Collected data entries
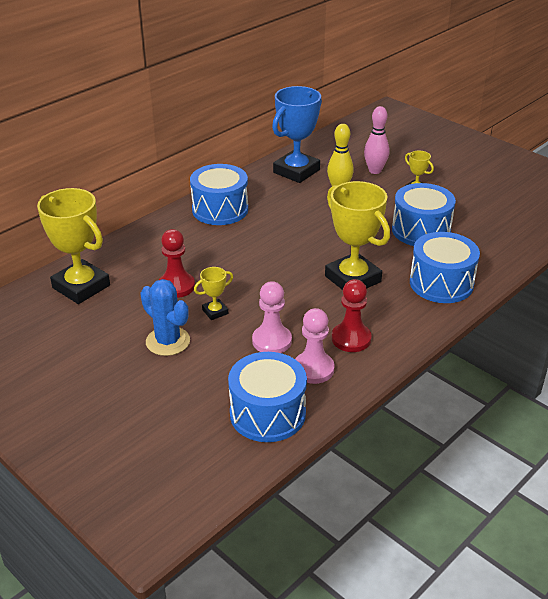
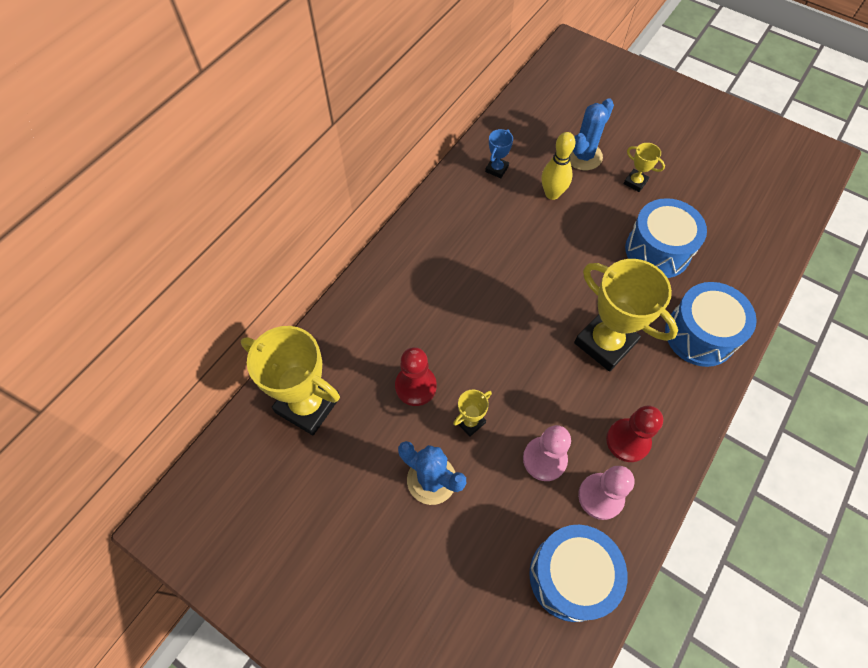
camera: 10 degrees left, 25 degrees up
(220, 209) = (429, 247): blue drum -> none
(296, 171) = (496, 169): blue trophy -> blue trophy, size x0.46
(375, 171) = (583, 156): pink bowling pin -> blue cactus

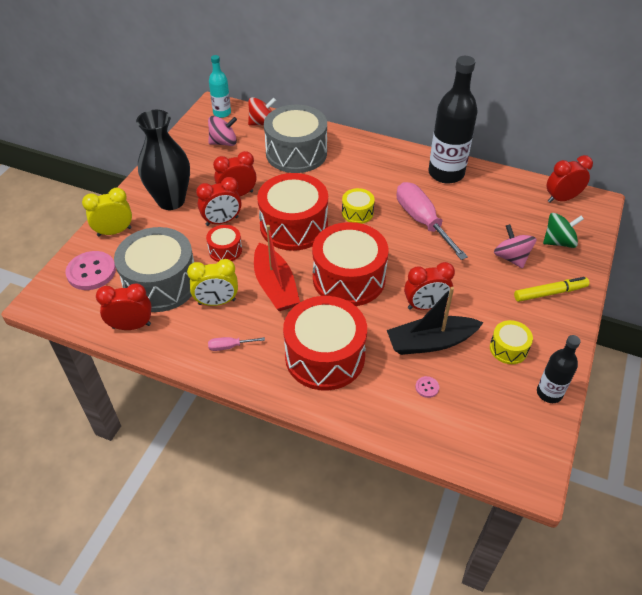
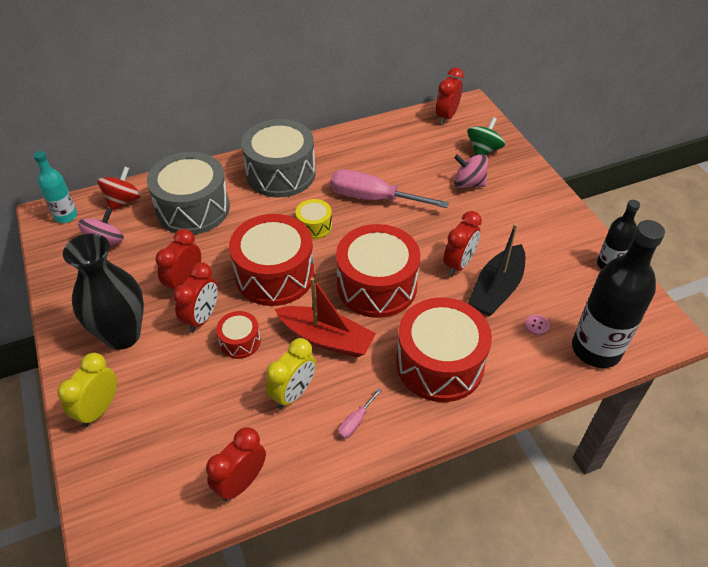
camera: 45 degrees left, 0 degrees up
(91, 272) = (127, 467): pink button -> none
(161, 283) = (217, 420): grey drum -> grey drum (281, 173)
(446, 173) = (343, 147): black bottle -> black bottle (596, 349)
(508, 348) = (548, 253): yellow drum -> none
(550, 293) = (523, 192): yellow marker -> none

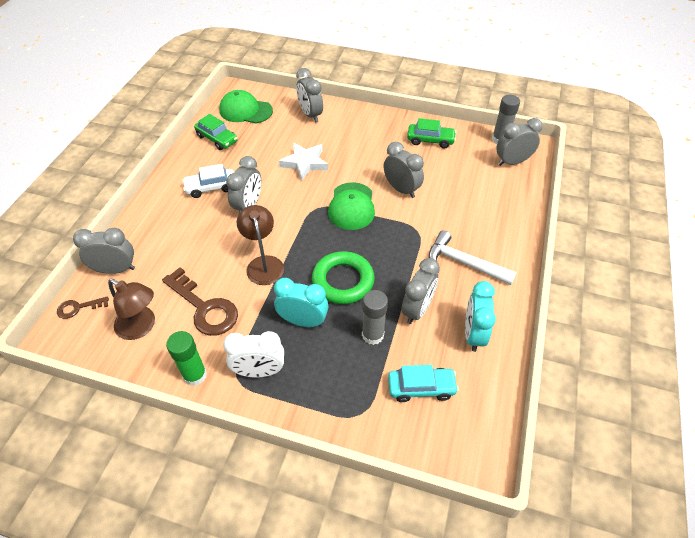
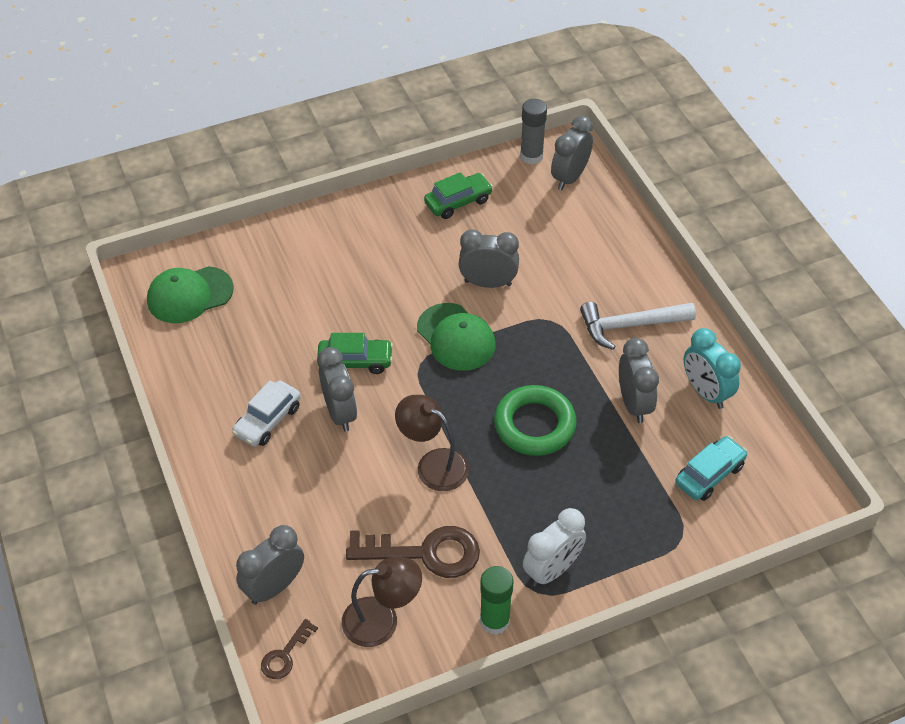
camera: 40 degrees left, 0 degrees up
(217, 139) = (198, 355): green car -> green car (355, 361)
(303, 321) = (540, 493): turquoise clock -> none
(305, 163) = (346, 319): white star -> none
(310, 115) = (281, 251): grey clock -> none
(372, 335) = (619, 458): grey glue stick -> none

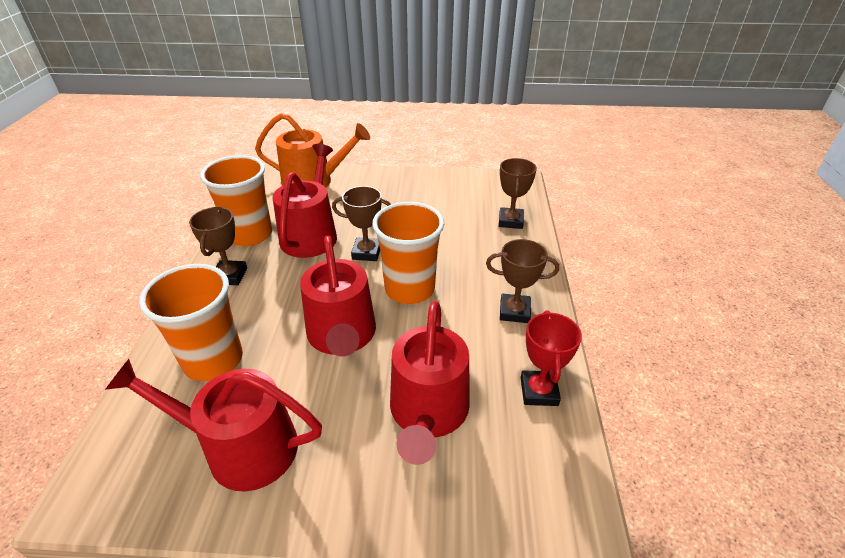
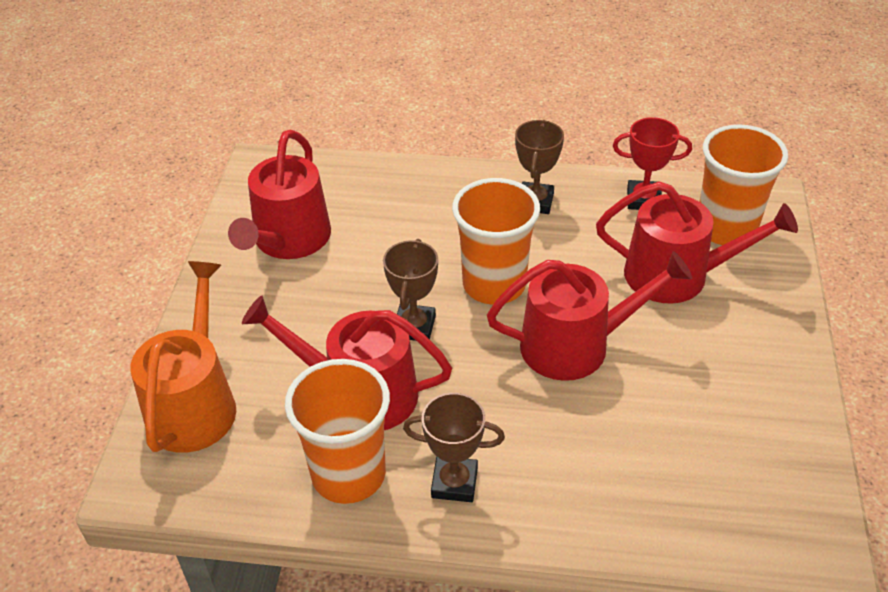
camera: 85 degrees left, 5 degrees up
(213, 360) = (622, 468): orange cup -> orange cup (726, 228)
(241, 447) = (739, 418): red watering can -> red watering can (288, 240)
(510, 221) = (363, 185): brown trophy -> none

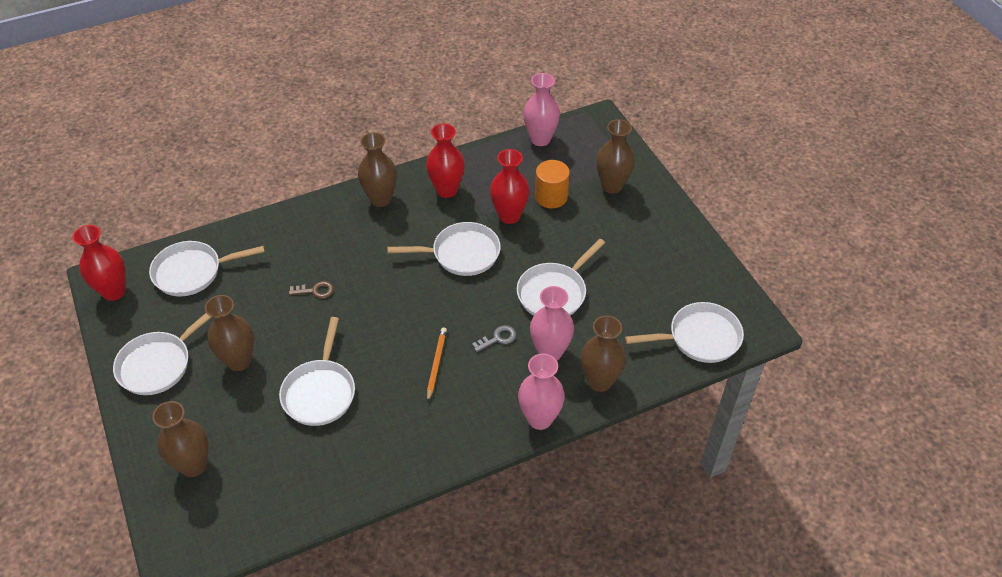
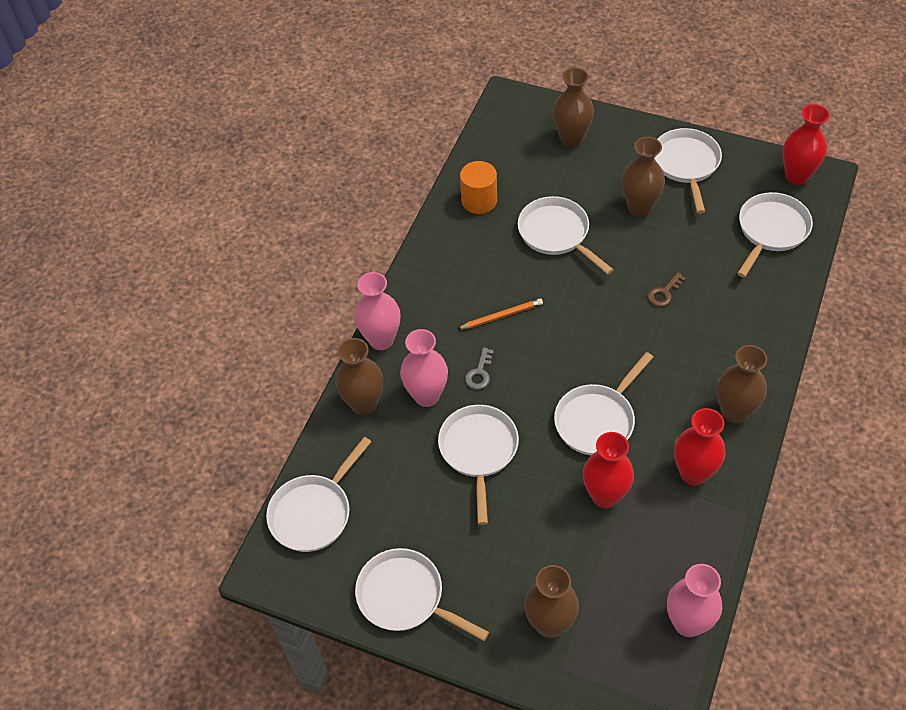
camera: 140 degrees right, 5 degrees up
(436, 364) = (501, 316): orange pencil -> orange pencil turned 75 degrees counterclockwise
(551, 197) = (593, 554): orange cylinder -> orange cylinder (479, 200)
(682, 252) = (405, 597): none -> white pan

**Brief**
What you return must match the lines from the top of the data through the line with "(436, 364) = (501, 316): orange" exactly, with the pictures removed.

**Finished exercise**
camera: 10 degrees left, 25 degrees up
(220, 209) = (429, 247): blue drum -> none
(296, 171) = (496, 169): blue trophy -> blue trophy, size x0.46
(375, 171) = (583, 156): pink bowling pin -> blue cactus

camera: 45 degrees left, 0 degrees up
(91, 272) = (127, 467): pink button -> none
(161, 283) = (217, 420): grey drum -> grey drum (281, 173)
(446, 173) = (343, 147): black bottle -> black bottle (596, 349)
(508, 348) = (548, 253): yellow drum -> none
(550, 293) = (523, 192): yellow marker -> none

camera: 40 degrees left, 0 degrees up
(217, 139) = (198, 355): green car -> green car (355, 361)
(303, 321) = (540, 493): turquoise clock -> none
(305, 163) = (346, 319): white star -> none
(310, 115) = (281, 251): grey clock -> none
(372, 335) = (619, 458): grey glue stick -> none

camera: 85 degrees left, 5 degrees up
(213, 360) = (622, 468): orange cup -> orange cup (726, 228)
(241, 447) = (739, 418): red watering can -> red watering can (288, 240)
(510, 221) = (363, 185): brown trophy -> none

camera: 140 degrees right, 5 degrees up
(436, 364) = (501, 316): orange pencil -> orange pencil turned 75 degrees counterclockwise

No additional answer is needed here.